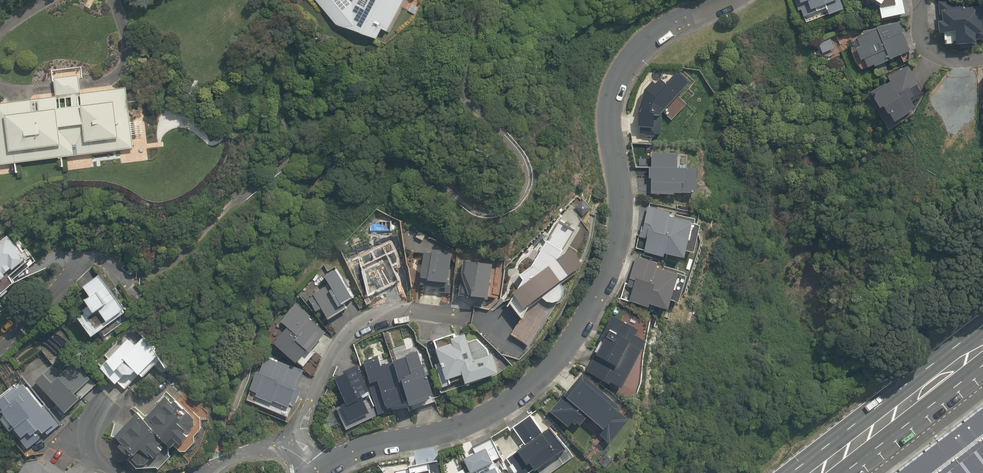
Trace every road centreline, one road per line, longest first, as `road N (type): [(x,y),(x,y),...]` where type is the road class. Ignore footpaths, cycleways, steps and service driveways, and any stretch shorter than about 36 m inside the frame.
road 1 (residential): [(315,472),(392,440),(459,425),(527,388),(559,357),(609,274),(618,229),(610,127),(616,85),(638,48),(727,0)]
road 2 (residential): [(295,460),(333,348),(360,322),(454,314)]
road 3 (primary): [(818,472),(982,350)]
road 4 (residential): [(0,353),(81,261),(101,260),(128,278)]

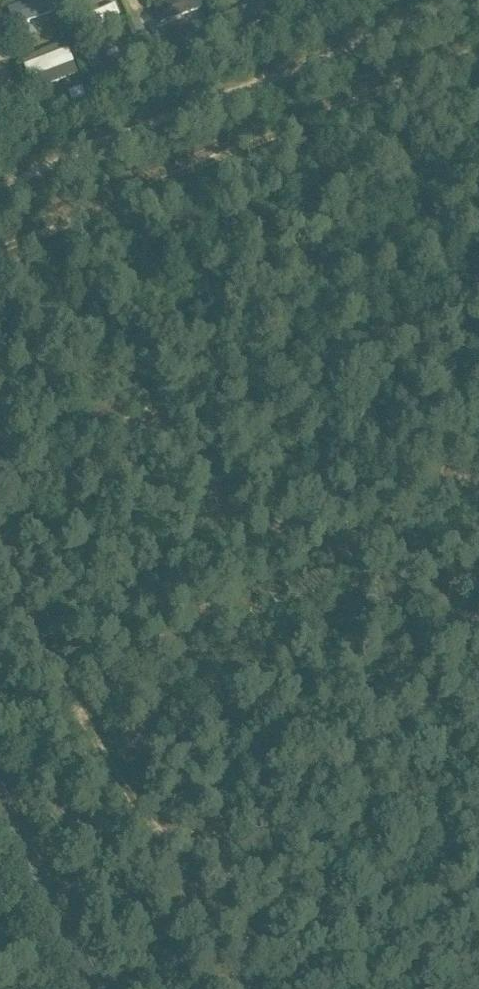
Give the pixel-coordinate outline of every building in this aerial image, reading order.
[(50,0),(36,0),(8,10),(15,29),(55,15),(50,0)] [(85,13),(111,5),(109,0),(84,0),(82,1),(85,13)] [(196,0),(161,0),(152,3),(159,22),(199,7),(196,0)] [(261,0),(258,0),(221,14),(228,33),(268,18),(261,0)] [(89,29),(118,16),(112,5),(84,18),(89,29)] [(21,37),(10,41),(13,49),(24,45),(21,37)] [(30,78),(70,63),(65,49),(24,65),(30,78)] [(94,52),(86,56),(91,69),(93,68),(100,65),(94,52)] [(140,71),(133,52),(100,65),(93,68),(101,87),(140,71)]
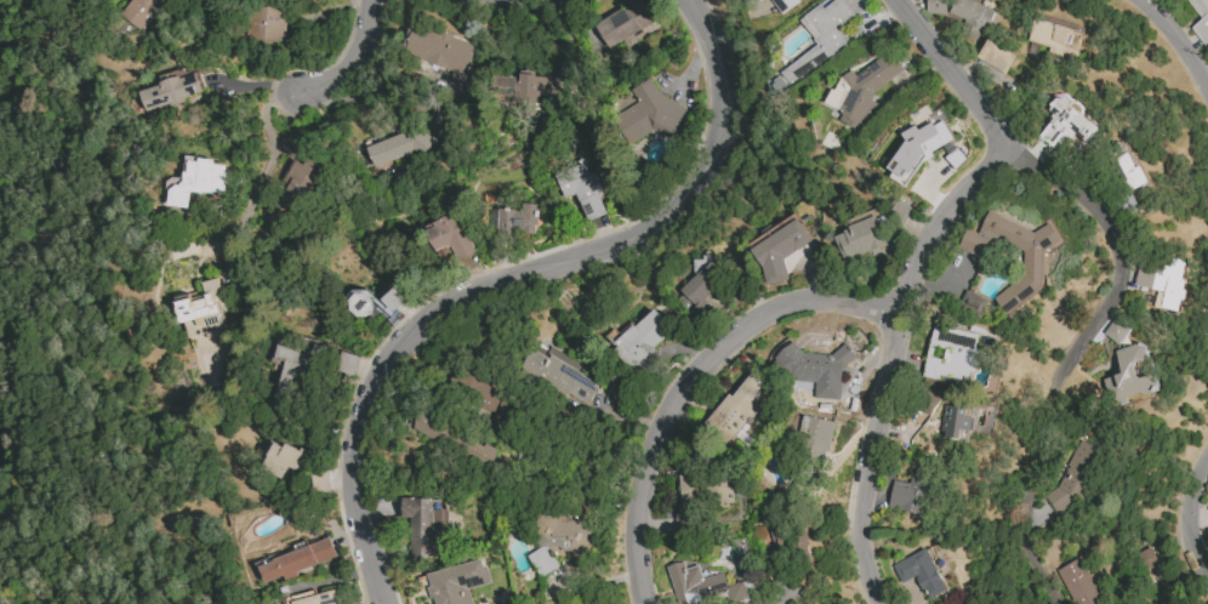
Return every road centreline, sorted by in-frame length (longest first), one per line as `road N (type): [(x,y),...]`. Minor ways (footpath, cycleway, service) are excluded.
road 1 (residential): [(688,0),(717,79),(717,127),(702,182),(657,232),(450,302),(409,338),(378,383),(358,435),(357,488),(383,603)]
road 2 (residential): [(882,603),(861,563),(855,525),(893,310),(948,205),(1008,146)]
road 3 (residential): [(1062,369),(1121,275),(1116,249),(1078,194),(1008,146),(896,0)]
road 4 (residential): [(646,603),(636,508),(650,449),(672,405),(720,351),(794,301),(893,310)]
road 5 (residential): [(365,0),(344,74),(324,87),(289,90)]
road 6 (residential): [(1207,580),(1189,537),(1187,501),(1207,458)]

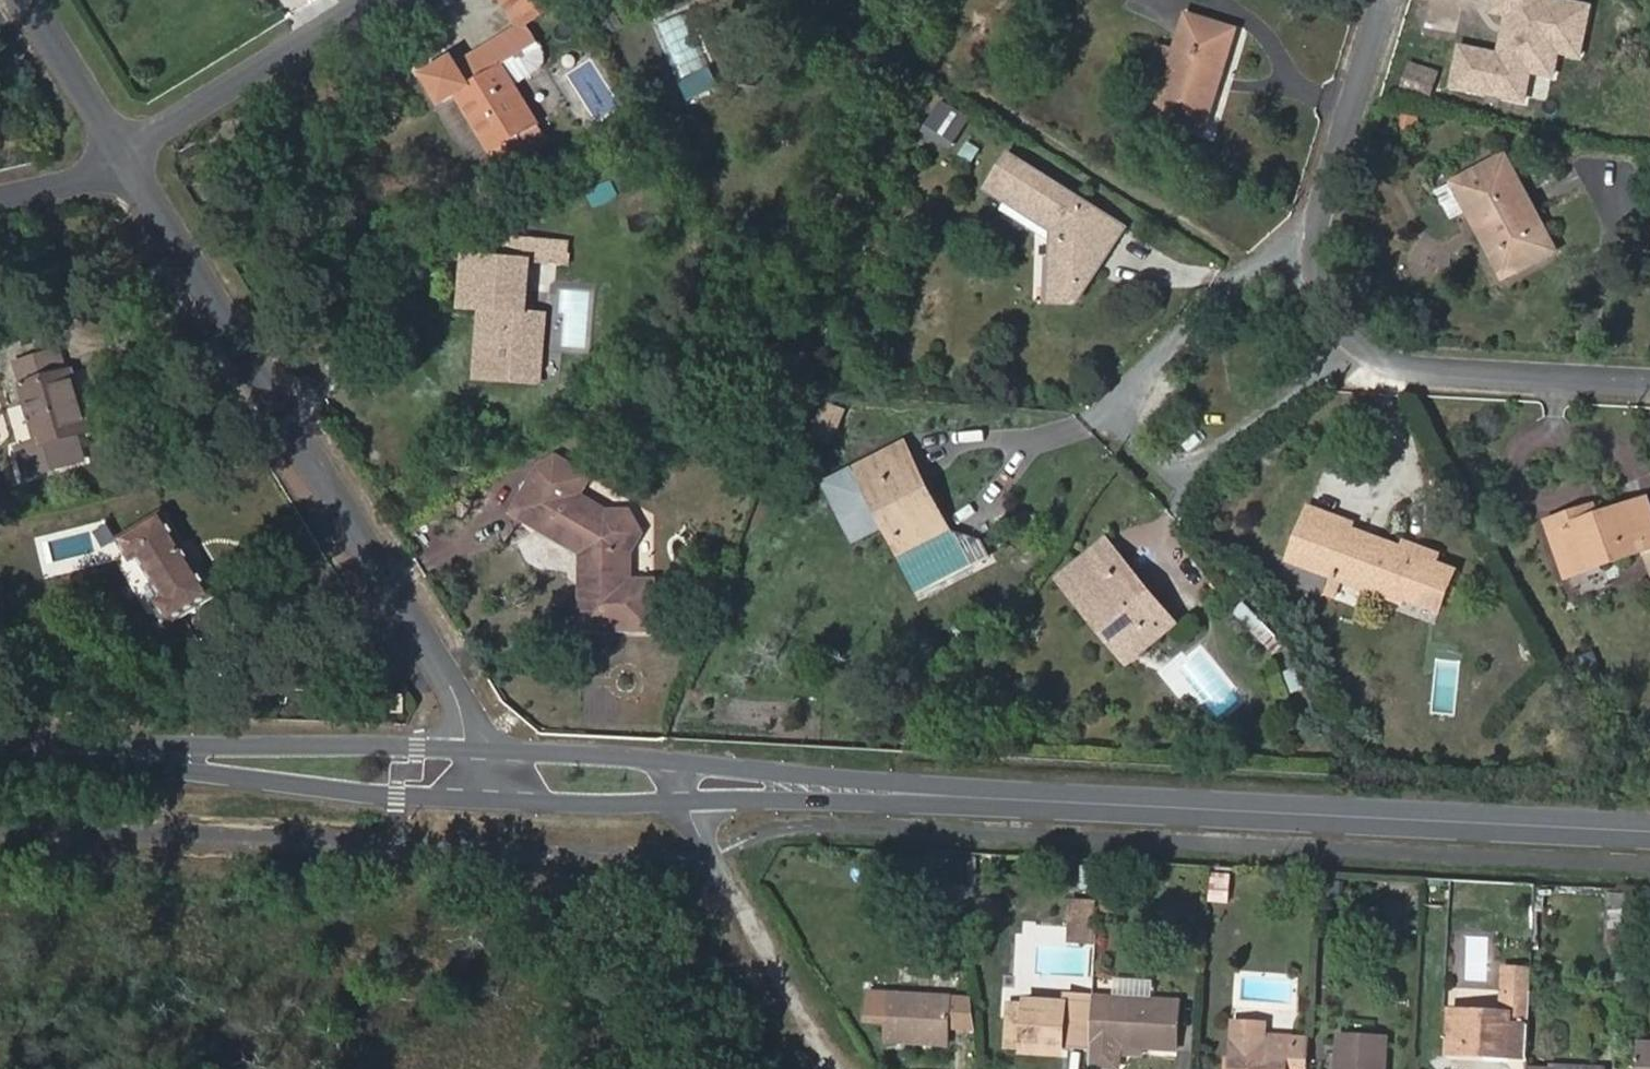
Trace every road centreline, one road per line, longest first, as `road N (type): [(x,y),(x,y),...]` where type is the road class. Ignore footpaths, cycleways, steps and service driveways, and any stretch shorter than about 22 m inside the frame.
road 1 (tertiary): [(1649,831),(906,789)]
road 2 (residential): [(125,157),(461,699),(481,750)]
road 3 (residential): [(1649,382),(1439,371),(1345,350),(1303,268),(1386,0)]
road 4 (tertiary): [(481,750),(278,743),(120,759)]
road 5 (tertiary): [(120,759),(441,793)]
road 6 (residential): [(125,157),(375,0)]
road 7 (tertiary): [(906,789),(670,759)]
road 8 (tertiary): [(686,799),(906,789)]
road 9 (tertiary): [(670,759),(481,750)]
road 10 (residential): [(28,0),(125,157)]
road 11 (tertiary): [(536,796),(686,799)]
road 12 (residential): [(0,200),(125,157)]
road 13 (tertiary): [(120,759),(0,754)]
▬▬▬▬▬▬▬▬▬▬
* [EXERCISE]:
Retyping is limited to the line with "Return every road" and the lines after it in the material above; give them exactly and leave out the pictures.

* [PROBLEM SOLUTION]:
Return every road centreline, sorted by in-frame length (longest first), one per line as `road N (type): [(x,y),...]`. Minor ways (footpath, cycleway, service) are excluded.
road 1 (residential): [(688,0),(717,79),(717,127),(702,182),(657,232),(450,302),(409,338),(378,383),(358,435),(357,488),(383,603)]
road 2 (residential): [(882,603),(861,563),(855,525),(893,310),(948,205),(1008,146)]
road 3 (residential): [(1062,369),(1121,275),(1116,249),(1078,194),(1008,146),(896,0)]
road 4 (residential): [(646,603),(636,508),(650,449),(672,405),(720,351),(794,301),(893,310)]
road 5 (residential): [(365,0),(344,74),(324,87),(289,90)]
road 6 (residential): [(1207,580),(1189,537),(1187,501),(1207,458)]

Trace every road centreline, one road per line, longest first, as `road N (type): [(x,y),(x,y),...]` where type is the road class. Ignore footpaths, cycleways, steps and service driveways, and any stretch shorter than about 22 m inside the frame.
road 1 (tertiary): [(1649,831),(906,789)]
road 2 (residential): [(125,157),(461,699),(481,750)]
road 3 (residential): [(1649,382),(1439,371),(1345,350),(1303,268),(1386,0)]
road 4 (tertiary): [(481,750),(278,743),(120,759)]
road 5 (tertiary): [(120,759),(441,793)]
road 6 (residential): [(125,157),(375,0)]
road 7 (tertiary): [(906,789),(670,759)]
road 8 (tertiary): [(686,799),(906,789)]
road 9 (tertiary): [(670,759),(481,750)]
road 10 (residential): [(28,0),(125,157)]
road 11 (tertiary): [(536,796),(686,799)]
road 12 (residential): [(0,200),(125,157)]
road 13 (tertiary): [(120,759),(0,754)]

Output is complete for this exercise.